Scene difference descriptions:

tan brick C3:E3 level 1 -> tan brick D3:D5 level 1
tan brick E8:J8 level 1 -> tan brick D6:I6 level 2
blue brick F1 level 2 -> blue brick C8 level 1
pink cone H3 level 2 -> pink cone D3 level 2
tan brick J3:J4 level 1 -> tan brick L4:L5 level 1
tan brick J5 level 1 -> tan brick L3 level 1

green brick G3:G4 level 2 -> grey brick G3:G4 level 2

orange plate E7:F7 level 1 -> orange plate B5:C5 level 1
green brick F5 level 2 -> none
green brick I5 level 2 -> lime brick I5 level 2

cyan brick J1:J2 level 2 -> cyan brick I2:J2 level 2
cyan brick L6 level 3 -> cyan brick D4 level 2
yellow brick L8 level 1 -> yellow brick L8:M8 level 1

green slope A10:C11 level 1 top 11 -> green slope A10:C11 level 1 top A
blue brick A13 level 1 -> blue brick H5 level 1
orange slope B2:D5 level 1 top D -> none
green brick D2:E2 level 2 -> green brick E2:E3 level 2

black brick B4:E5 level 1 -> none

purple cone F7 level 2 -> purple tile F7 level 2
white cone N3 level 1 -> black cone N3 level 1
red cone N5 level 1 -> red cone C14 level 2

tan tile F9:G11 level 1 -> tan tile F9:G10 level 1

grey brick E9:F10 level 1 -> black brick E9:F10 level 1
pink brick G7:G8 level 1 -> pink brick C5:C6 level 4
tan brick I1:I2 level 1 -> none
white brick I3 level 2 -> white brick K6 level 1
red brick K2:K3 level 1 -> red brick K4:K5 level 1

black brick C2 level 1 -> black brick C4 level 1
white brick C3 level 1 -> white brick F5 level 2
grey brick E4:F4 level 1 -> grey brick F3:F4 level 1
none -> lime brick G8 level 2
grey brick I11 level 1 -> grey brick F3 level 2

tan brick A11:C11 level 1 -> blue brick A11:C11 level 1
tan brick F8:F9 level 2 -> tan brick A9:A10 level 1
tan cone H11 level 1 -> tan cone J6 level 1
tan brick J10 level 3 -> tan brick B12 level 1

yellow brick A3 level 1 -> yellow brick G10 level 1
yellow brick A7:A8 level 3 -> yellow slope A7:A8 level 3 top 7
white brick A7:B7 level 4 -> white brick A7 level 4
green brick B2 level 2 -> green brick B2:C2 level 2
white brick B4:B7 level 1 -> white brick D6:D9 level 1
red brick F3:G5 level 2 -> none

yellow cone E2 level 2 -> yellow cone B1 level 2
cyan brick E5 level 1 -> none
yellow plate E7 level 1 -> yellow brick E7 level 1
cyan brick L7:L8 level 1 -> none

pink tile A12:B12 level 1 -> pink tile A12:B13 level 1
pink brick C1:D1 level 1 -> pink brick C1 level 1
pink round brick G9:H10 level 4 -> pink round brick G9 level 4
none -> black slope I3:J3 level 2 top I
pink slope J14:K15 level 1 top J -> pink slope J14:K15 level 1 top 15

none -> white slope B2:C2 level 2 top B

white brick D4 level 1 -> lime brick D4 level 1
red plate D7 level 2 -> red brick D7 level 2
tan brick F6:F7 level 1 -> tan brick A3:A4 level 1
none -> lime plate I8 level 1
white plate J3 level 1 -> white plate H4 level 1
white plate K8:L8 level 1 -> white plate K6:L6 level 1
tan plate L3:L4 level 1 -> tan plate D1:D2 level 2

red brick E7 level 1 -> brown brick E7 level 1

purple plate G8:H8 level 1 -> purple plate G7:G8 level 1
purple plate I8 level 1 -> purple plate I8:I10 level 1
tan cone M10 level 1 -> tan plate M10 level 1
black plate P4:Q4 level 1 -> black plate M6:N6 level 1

* _Your assignment_:
Above are the records; copy all of them exactly.

* _Task output_:
tan brick C3:E3 level 1 -> tan brick D3:D5 level 1
tan brick E8:J8 level 1 -> tan brick D6:I6 level 2
blue brick F1 level 2 -> blue brick C8 level 1
pink cone H3 level 2 -> pink cone D3 level 2
tan brick J3:J4 level 1 -> tan brick L4:L5 level 1
tan brick J5 level 1 -> tan brick L3 level 1

green brick G3:G4 level 2 -> grey brick G3:G4 level 2

orange plate E7:F7 level 1 -> orange plate B5:C5 level 1
green brick F5 level 2 -> none
green brick I5 level 2 -> lime brick I5 level 2

cyan brick J1:J2 level 2 -> cyan brick I2:J2 level 2
cyan brick L6 level 3 -> cyan brick D4 level 2
yellow brick L8 level 1 -> yellow brick L8:M8 level 1

green slope A10:C11 level 1 top 11 -> green slope A10:C11 level 1 top A
blue brick A13 level 1 -> blue brick H5 level 1
orange slope B2:D5 level 1 top D -> none
green brick D2:E2 level 2 -> green brick E2:E3 level 2

black brick B4:E5 level 1 -> none

purple cone F7 level 2 -> purple tile F7 level 2
white cone N3 level 1 -> black cone N3 level 1
red cone N5 level 1 -> red cone C14 level 2

tan tile F9:G11 level 1 -> tan tile F9:G10 level 1

grey brick E9:F10 level 1 -> black brick E9:F10 level 1
pink brick G7:G8 level 1 -> pink brick C5:C6 level 4
tan brick I1:I2 level 1 -> none
white brick I3 level 2 -> white brick K6 level 1
red brick K2:K3 level 1 -> red brick K4:K5 level 1

black brick C2 level 1 -> black brick C4 level 1
white brick C3 level 1 -> white brick F5 level 2
grey brick E4:F4 level 1 -> grey brick F3:F4 level 1
none -> lime brick G8 level 2
grey brick I11 level 1 -> grey brick F3 level 2

tan brick A11:C11 level 1 -> blue brick A11:C11 level 1
tan brick F8:F9 level 2 -> tan brick A9:A10 level 1
tan cone H11 level 1 -> tan cone J6 level 1
tan brick J10 level 3 -> tan brick B12 level 1

yellow brick A3 level 1 -> yellow brick G10 level 1
yellow brick A7:A8 level 3 -> yellow slope A7:A8 level 3 top 7
white brick A7:B7 level 4 -> white brick A7 level 4
green brick B2 level 2 -> green brick B2:C2 level 2
white brick B4:B7 level 1 -> white brick D6:D9 level 1
red brick F3:G5 level 2 -> none

yellow cone E2 level 2 -> yellow cone B1 level 2
cyan brick E5 level 1 -> none
yellow plate E7 level 1 -> yellow brick E7 level 1
cyan brick L7:L8 level 1 -> none

pink tile A12:B12 level 1 -> pink tile A12:B13 level 1
pink brick C1:D1 level 1 -> pink brick C1 level 1
pink round brick G9:H10 level 4 -> pink round brick G9 level 4
none -> black slope I3:J3 level 2 top I
pink slope J14:K15 level 1 top J -> pink slope J14:K15 level 1 top 15

none -> white slope B2:C2 level 2 top B

white brick D4 level 1 -> lime brick D4 level 1
red plate D7 level 2 -> red brick D7 level 2
tan brick F6:F7 level 1 -> tan brick A3:A4 level 1
none -> lime plate I8 level 1
white plate J3 level 1 -> white plate H4 level 1
white plate K8:L8 level 1 -> white plate K6:L6 level 1
tan plate L3:L4 level 1 -> tan plate D1:D2 level 2

red brick E7 level 1 -> brown brick E7 level 1

purple plate G8:H8 level 1 -> purple plate G7:G8 level 1
purple plate I8 level 1 -> purple plate I8:I10 level 1
tan cone M10 level 1 -> tan plate M10 level 1
black plate P4:Q4 level 1 -> black plate M6:N6 level 1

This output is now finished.